» **EXERCISE BRIEF**
Please restate the data exactly, from the first line to the last.

» **GIVEN DATA**
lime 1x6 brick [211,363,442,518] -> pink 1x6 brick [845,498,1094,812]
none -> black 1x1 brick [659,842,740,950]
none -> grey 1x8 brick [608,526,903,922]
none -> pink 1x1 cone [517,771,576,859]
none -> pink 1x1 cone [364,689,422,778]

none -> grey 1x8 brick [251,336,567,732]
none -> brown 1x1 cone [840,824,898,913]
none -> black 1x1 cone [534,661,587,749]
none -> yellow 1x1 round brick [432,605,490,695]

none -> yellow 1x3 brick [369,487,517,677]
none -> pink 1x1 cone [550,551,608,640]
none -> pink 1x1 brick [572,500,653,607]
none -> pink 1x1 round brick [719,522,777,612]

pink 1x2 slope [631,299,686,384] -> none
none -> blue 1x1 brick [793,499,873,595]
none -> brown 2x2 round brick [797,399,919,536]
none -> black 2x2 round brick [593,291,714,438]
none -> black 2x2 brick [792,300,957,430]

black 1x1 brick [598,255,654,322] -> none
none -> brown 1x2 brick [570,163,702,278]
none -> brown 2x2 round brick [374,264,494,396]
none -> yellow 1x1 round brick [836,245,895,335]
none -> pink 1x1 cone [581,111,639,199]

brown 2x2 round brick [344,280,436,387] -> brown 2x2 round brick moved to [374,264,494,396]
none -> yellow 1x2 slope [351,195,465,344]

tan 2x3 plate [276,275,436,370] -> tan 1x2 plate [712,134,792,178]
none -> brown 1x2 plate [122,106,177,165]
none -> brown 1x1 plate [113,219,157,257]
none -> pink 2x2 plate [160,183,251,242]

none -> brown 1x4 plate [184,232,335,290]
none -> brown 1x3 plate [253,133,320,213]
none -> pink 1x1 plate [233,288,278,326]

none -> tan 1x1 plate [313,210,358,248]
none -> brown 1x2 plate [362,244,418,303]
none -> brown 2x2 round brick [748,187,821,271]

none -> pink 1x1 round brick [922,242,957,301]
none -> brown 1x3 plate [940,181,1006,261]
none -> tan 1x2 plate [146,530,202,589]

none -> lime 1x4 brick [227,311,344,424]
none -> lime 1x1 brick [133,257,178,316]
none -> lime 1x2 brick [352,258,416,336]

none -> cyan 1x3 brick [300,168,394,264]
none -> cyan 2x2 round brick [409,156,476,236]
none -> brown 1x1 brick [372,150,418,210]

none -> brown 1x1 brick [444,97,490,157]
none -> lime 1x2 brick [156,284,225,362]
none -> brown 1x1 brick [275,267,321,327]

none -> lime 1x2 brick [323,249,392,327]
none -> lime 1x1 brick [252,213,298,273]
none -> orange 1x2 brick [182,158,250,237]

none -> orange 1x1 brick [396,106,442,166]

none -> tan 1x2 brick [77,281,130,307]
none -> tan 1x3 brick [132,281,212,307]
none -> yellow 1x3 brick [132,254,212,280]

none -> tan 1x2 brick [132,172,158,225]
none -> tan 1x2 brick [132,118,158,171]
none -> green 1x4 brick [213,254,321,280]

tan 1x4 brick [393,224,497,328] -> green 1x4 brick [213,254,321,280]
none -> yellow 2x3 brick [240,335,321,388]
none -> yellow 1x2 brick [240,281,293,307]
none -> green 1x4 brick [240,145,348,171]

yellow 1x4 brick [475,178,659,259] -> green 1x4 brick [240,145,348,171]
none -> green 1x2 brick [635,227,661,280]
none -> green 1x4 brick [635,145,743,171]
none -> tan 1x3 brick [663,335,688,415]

» **ANSWER**
lime 1x6 brick [211,363,442,518] -> pink 1x6 brick [845,498,1094,812]
none -> black 1x1 brick [659,842,740,950]
none -> grey 1x8 brick [608,526,903,922]
none -> pink 1x1 cone [517,771,576,859]
none -> pink 1x1 cone [364,689,422,778]

none -> grey 1x8 brick [251,336,567,732]
none -> brown 1x1 cone [840,824,898,913]
none -> black 1x1 cone [534,661,587,749]
none -> yellow 1x1 round brick [432,605,490,695]

none -> yellow 1x3 brick [369,487,517,677]
none -> pink 1x1 cone [550,551,608,640]
none -> pink 1x1 brick [572,500,653,607]
none -> pink 1x1 round brick [719,522,777,612]

pink 1x2 slope [631,299,686,384] -> none
none -> blue 1x1 brick [793,499,873,595]
none -> brown 2x2 round brick [797,399,919,536]
none -> black 2x2 round brick [593,291,714,438]
none -> black 2x2 brick [792,300,957,430]

black 1x1 brick [598,255,654,322] -> none
none -> brown 1x2 brick [570,163,702,278]
none -> brown 2x2 round brick [374,264,494,396]
none -> yellow 1x1 round brick [836,245,895,335]
none -> pink 1x1 cone [581,111,639,199]

brown 2x2 round brick [344,280,436,387] -> brown 2x2 round brick moved to [374,264,494,396]
none -> yellow 1x2 slope [351,195,465,344]

tan 2x3 plate [276,275,436,370] -> tan 1x2 plate [712,134,792,178]
none -> brown 1x2 plate [122,106,177,165]
none -> brown 1x1 plate [113,219,157,257]
none -> pink 2x2 plate [160,183,251,242]

none -> brown 1x4 plate [184,232,335,290]
none -> brown 1x3 plate [253,133,320,213]
none -> pink 1x1 plate [233,288,278,326]

none -> tan 1x1 plate [313,210,358,248]
none -> brown 1x2 plate [362,244,418,303]
none -> brown 2x2 round brick [748,187,821,271]

none -> pink 1x1 round brick [922,242,957,301]
none -> brown 1x3 plate [940,181,1006,261]
none -> tan 1x2 plate [146,530,202,589]

none -> lime 1x4 brick [227,311,344,424]
none -> lime 1x1 brick [133,257,178,316]
none -> lime 1x2 brick [352,258,416,336]

none -> cyan 1x3 brick [300,168,394,264]
none -> cyan 2x2 round brick [409,156,476,236]
none -> brown 1x1 brick [372,150,418,210]

none -> brown 1x1 brick [444,97,490,157]
none -> lime 1x2 brick [156,284,225,362]
none -> brown 1x1 brick [275,267,321,327]

none -> lime 1x2 brick [323,249,392,327]
none -> lime 1x1 brick [252,213,298,273]
none -> orange 1x2 brick [182,158,250,237]

none -> orange 1x1 brick [396,106,442,166]

none -> tan 1x2 brick [77,281,130,307]
none -> tan 1x3 brick [132,281,212,307]
none -> yellow 1x3 brick [132,254,212,280]

none -> tan 1x2 brick [132,172,158,225]
none -> tan 1x2 brick [132,118,158,171]
none -> green 1x4 brick [213,254,321,280]

tan 1x4 brick [393,224,497,328] -> green 1x4 brick [213,254,321,280]
none -> yellow 2x3 brick [240,335,321,388]
none -> yellow 1x2 brick [240,281,293,307]
none -> green 1x4 brick [240,145,348,171]

yellow 1x4 brick [475,178,659,259] -> green 1x4 brick [240,145,348,171]
none -> green 1x2 brick [635,227,661,280]
none -> green 1x4 brick [635,145,743,171]
none -> tan 1x3 brick [663,335,688,415]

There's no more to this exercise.